▶ [Exercise instructions]: Only one stretch of the data below should be repeated: the lines from the line containing "cyan cone E5 level 2 -> cyan cone F2 level 2" through the line containing "brown brick A9", inclusive, exactly as they are.

# # # # # # #

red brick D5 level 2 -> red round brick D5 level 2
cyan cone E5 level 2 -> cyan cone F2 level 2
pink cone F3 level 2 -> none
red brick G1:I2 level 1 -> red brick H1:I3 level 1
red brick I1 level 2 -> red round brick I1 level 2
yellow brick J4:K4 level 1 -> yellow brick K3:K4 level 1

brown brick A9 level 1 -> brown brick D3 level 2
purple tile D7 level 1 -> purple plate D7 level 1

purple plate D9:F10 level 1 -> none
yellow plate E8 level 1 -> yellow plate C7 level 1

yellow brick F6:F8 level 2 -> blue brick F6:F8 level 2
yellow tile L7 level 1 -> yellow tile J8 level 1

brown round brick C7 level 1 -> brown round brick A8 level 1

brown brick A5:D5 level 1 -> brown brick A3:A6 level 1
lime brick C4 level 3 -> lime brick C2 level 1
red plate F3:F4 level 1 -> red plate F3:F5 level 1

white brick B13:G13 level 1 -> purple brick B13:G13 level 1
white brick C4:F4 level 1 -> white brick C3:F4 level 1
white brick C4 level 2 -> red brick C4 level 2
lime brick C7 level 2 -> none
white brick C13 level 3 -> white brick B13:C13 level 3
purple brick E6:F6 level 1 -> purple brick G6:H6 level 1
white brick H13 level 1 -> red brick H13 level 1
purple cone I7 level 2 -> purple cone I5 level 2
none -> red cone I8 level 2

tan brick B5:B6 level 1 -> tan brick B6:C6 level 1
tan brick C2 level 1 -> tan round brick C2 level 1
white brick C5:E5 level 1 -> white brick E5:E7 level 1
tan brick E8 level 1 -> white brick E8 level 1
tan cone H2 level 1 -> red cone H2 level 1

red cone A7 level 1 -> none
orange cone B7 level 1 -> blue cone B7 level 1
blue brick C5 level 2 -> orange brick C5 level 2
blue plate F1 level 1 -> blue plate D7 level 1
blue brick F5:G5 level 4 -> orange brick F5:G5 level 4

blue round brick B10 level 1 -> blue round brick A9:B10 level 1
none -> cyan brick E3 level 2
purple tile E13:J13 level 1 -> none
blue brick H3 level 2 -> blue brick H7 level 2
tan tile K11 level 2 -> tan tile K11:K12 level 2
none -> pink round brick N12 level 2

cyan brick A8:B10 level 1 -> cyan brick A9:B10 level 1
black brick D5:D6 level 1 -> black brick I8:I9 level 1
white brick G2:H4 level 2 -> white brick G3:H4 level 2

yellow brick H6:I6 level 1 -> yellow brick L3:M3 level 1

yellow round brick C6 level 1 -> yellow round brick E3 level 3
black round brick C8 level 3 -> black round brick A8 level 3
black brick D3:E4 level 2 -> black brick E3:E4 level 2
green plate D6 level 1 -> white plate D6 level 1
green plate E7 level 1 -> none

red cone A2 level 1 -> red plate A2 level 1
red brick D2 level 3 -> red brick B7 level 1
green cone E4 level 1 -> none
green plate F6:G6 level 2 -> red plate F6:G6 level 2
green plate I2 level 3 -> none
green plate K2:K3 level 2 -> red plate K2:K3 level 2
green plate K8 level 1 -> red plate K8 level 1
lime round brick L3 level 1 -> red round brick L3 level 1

# # # # # # #

▶ [Your solution]:
cyan cone E5 level 2 -> cyan cone F2 level 2
pink cone F3 level 2 -> none
red brick G1:I2 level 1 -> red brick H1:I3 level 1
red brick I1 level 2 -> red round brick I1 level 2
yellow brick J4:K4 level 1 -> yellow brick K3:K4 level 1

brown brick A9 level 1 -> brown brick D3 level 2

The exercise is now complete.